**Material for the task**
········
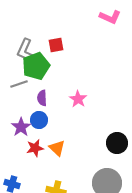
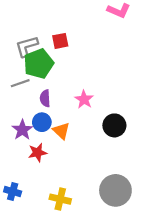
gray L-shape: (25, 50) -> (27, 46), turned 50
black circle: (117, 143) -> (114, 125), moved
orange triangle: (57, 148) -> (61, 131), moved

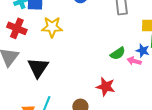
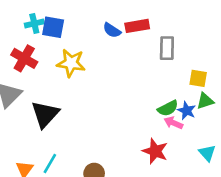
green semicircle: (118, 53) -> (168, 108), moved
red star: (106, 87) -> (155, 151), moved

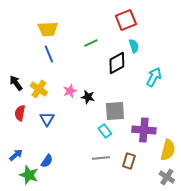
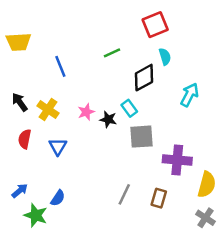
yellow trapezoid: (48, 29) -> (18, 42), moved
cyan rectangle: (105, 131) -> (129, 108), moved
gray line: (101, 158) -> (124, 194), turned -60

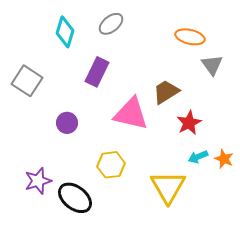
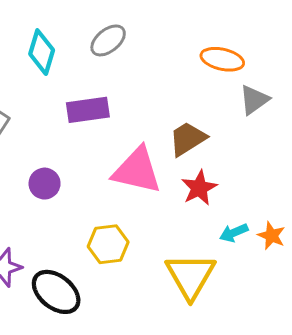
gray triangle: (212, 65) -> (254, 100), turned 30
purple rectangle: (97, 72) -> (88, 110), turned 56
red star: (189, 123) -> (199, 188), moved

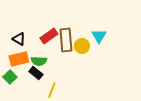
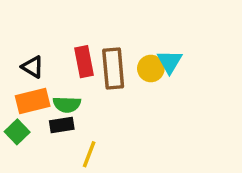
red rectangle: (49, 36) -> (84, 62), turned -66
yellow circle: (82, 46) -> (151, 69), moved
black rectangle: (36, 73) -> (62, 125), turned -48

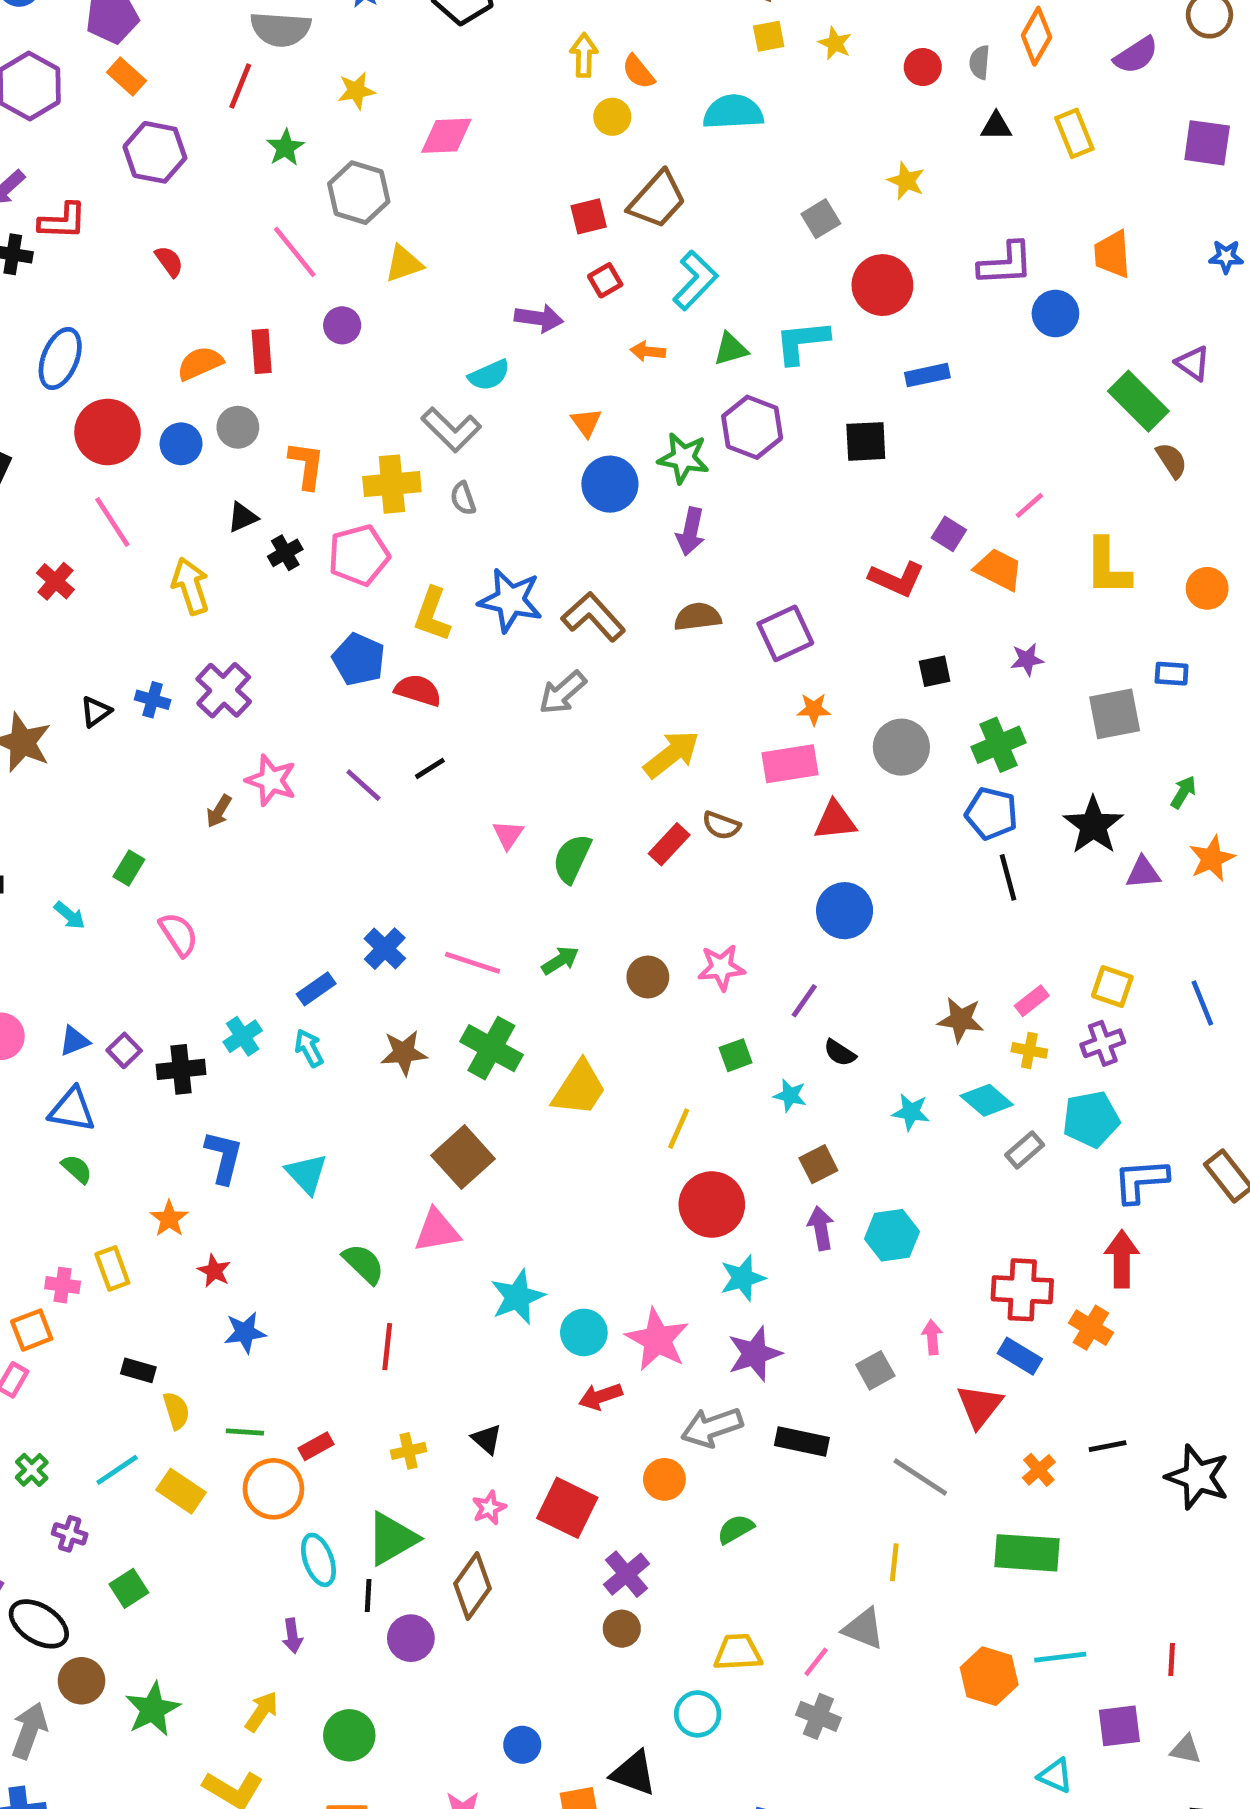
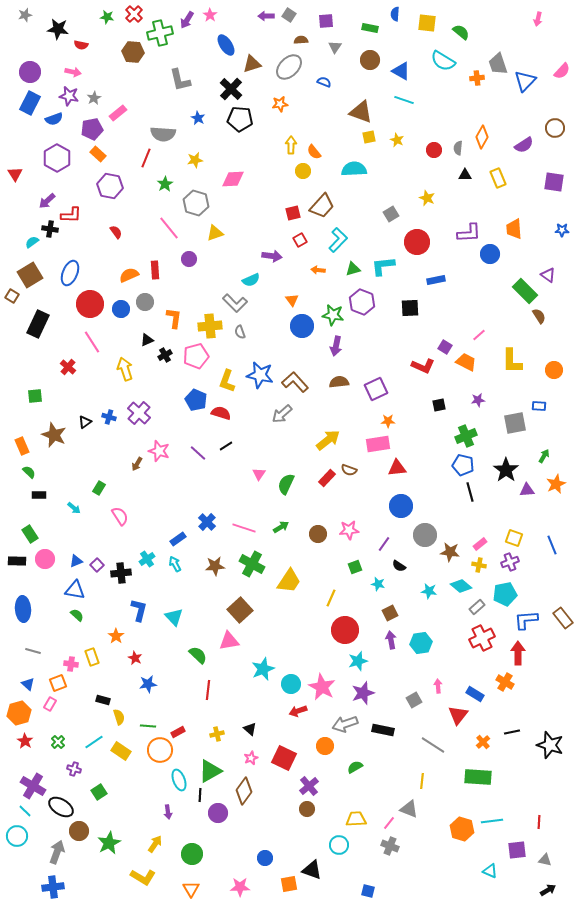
gray circle: (901, 747) -> (425, 535), moved
red cross: (1022, 1290) -> (482, 638), moved, turned -30

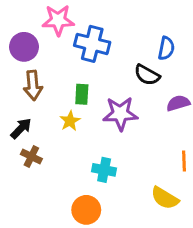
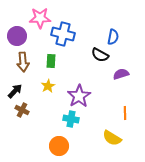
green rectangle: (82, 94) -> (51, 61), moved
purple star: (120, 114) -> (79, 96), moved, turned -30

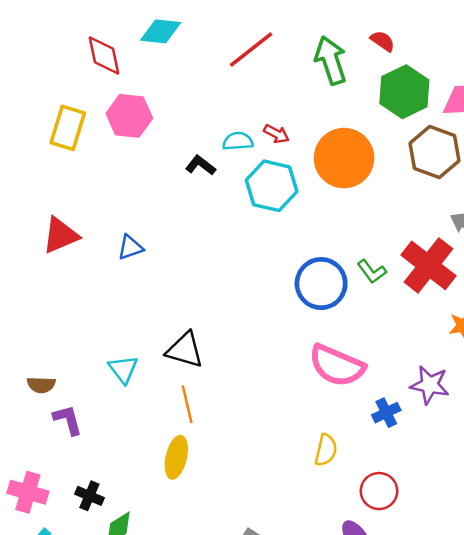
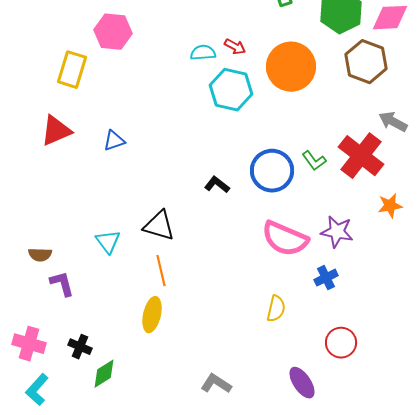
yellow rectangle: (68, 128) -> (72, 70), moved
black L-shape: (200, 165) -> (217, 185), moved
purple star: (430, 385) -> (337, 232), moved
red circle: (379, 491) -> (341, 343), moved

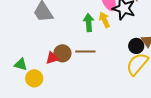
········
**Brief**
Every entry is to be transcribed exactly, but the pictures are to be left out.

**Final answer**
gray L-shape: (25, 50) -> (27, 46), turned 50
black circle: (117, 143) -> (114, 125), moved
orange triangle: (57, 148) -> (61, 131), moved

green semicircle: (118, 53) -> (168, 108), moved
red star: (106, 87) -> (155, 151), moved

yellow trapezoid: (48, 29) -> (18, 42), moved
cyan rectangle: (105, 131) -> (129, 108), moved
gray line: (101, 158) -> (124, 194), turned -60

gray triangle: (212, 65) -> (254, 100), turned 30
purple rectangle: (97, 72) -> (88, 110), turned 56
red star: (189, 123) -> (199, 188), moved

red rectangle: (49, 36) -> (84, 62), turned -66
yellow circle: (82, 46) -> (151, 69), moved
black rectangle: (36, 73) -> (62, 125), turned -48

gray circle: (901, 747) -> (425, 535), moved
red cross: (1022, 1290) -> (482, 638), moved, turned -30

green rectangle: (82, 94) -> (51, 61), moved
purple star: (120, 114) -> (79, 96), moved, turned -30

yellow rectangle: (68, 128) -> (72, 70), moved
black L-shape: (200, 165) -> (217, 185), moved
purple star: (430, 385) -> (337, 232), moved
red circle: (379, 491) -> (341, 343), moved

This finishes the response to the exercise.